**Sağlanan kayıtlar**.

──────────

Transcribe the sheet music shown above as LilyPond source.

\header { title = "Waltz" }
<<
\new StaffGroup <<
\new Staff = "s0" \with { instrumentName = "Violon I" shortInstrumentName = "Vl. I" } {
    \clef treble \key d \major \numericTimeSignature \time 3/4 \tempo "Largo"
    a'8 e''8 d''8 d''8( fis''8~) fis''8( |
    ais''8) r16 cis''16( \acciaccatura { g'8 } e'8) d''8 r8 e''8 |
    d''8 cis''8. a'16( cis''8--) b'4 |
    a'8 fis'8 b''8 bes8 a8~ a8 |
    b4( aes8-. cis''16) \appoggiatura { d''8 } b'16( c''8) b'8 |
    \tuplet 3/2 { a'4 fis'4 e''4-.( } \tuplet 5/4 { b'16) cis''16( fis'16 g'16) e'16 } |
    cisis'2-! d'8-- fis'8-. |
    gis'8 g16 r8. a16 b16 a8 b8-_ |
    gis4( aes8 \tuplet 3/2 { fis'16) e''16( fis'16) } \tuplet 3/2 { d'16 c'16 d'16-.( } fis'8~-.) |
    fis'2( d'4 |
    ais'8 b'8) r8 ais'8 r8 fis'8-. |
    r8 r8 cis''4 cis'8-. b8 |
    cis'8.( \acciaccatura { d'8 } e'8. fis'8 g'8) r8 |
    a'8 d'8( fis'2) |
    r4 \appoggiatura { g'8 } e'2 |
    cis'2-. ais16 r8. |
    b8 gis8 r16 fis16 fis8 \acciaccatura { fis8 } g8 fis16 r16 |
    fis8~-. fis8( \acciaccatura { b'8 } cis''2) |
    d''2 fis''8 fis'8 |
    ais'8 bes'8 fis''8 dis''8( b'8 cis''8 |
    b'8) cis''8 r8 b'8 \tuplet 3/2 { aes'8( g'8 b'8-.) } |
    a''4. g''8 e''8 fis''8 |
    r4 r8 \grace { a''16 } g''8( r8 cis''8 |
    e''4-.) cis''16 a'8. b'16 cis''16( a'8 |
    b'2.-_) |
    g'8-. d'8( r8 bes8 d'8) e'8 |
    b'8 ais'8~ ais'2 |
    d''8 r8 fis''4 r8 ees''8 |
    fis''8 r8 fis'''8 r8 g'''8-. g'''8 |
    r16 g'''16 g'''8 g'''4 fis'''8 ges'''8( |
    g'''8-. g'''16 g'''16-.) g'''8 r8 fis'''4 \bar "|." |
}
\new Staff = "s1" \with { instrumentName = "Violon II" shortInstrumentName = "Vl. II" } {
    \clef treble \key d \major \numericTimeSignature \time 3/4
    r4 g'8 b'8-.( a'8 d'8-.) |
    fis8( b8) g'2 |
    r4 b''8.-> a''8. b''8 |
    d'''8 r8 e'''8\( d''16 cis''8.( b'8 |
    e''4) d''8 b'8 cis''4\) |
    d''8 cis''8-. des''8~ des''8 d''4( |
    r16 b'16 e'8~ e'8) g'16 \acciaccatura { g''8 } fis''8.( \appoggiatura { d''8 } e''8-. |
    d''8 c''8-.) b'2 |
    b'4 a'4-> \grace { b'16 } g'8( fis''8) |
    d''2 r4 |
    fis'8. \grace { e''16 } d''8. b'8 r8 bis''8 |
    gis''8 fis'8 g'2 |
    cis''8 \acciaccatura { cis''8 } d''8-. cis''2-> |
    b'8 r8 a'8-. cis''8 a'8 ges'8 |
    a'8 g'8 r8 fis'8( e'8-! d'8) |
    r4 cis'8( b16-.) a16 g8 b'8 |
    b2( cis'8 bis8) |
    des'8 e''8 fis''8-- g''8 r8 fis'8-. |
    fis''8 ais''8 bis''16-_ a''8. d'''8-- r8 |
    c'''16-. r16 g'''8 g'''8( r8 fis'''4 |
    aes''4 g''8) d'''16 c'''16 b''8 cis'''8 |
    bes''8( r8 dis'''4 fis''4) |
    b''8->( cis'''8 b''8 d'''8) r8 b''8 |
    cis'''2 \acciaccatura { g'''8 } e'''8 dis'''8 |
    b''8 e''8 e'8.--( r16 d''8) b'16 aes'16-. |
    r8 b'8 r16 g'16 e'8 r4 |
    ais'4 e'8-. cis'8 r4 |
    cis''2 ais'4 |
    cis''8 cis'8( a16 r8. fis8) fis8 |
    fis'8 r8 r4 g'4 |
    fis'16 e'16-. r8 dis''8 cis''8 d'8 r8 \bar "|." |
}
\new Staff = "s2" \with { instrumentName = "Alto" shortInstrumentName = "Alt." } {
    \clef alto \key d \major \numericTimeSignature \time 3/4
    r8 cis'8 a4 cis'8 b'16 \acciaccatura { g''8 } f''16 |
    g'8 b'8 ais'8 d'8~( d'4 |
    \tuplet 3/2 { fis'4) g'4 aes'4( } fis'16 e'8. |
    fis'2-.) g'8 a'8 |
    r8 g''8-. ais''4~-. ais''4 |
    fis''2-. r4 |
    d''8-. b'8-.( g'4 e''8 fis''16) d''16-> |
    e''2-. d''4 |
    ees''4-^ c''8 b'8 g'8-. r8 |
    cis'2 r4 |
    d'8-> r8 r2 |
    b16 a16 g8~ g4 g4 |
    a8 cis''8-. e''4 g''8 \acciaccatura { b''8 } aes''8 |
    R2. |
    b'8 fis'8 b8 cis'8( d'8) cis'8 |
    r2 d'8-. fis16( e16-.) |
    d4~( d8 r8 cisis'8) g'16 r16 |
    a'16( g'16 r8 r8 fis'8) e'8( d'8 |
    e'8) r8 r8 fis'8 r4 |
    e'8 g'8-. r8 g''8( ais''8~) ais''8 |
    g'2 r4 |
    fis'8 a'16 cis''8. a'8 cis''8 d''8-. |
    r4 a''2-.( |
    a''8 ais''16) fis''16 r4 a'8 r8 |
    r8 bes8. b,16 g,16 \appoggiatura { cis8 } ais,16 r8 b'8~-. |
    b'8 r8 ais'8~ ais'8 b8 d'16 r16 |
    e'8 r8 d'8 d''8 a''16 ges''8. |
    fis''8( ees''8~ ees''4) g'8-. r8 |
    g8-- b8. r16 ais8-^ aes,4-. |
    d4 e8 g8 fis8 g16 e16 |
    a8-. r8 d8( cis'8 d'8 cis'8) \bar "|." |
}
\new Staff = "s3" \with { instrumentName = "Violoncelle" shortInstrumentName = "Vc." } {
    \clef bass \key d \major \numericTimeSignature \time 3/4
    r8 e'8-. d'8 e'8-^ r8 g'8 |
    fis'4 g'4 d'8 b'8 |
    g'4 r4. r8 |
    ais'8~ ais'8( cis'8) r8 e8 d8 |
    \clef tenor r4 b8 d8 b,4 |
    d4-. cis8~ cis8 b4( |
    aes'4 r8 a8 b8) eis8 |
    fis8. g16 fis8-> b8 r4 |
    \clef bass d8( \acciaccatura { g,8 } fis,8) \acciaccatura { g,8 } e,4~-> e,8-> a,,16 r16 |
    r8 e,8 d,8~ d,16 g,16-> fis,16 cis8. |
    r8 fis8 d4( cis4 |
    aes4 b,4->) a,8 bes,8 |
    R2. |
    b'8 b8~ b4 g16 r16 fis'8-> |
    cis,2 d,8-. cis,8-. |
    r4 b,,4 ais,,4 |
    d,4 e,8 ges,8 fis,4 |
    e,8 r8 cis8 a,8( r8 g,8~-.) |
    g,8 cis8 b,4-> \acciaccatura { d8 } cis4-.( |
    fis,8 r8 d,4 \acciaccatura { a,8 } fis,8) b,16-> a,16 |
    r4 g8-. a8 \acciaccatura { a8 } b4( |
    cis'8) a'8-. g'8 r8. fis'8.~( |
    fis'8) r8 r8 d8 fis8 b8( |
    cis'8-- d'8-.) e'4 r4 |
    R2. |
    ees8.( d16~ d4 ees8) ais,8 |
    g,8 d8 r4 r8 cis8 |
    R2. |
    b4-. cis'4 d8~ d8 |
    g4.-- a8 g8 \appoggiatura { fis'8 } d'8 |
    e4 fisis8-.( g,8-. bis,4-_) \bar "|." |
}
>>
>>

──────────

**Görev ayrıntıları**. Yukarıdaki listede "instrumentName" dizesini içeren bütün satırları topla. Büyük-küçük harf farkı önemlidir.

**Doğru sonuç**.
\new Staff = "s0" \with { instrumentName = "Violon I" shortInstrumentName = "Vl. I" } {
\new Staff = "s1" \with { instrumentName = "Violon II" shortInstrumentName = "Vl. II" } {
\new Staff = "s2" \with { instrumentName = "Alto" shortInstrumentName = "Alt." } {
\new Staff = "s3" \with { instrumentName = "Violoncelle" shortInstrumentName = "Vc." } {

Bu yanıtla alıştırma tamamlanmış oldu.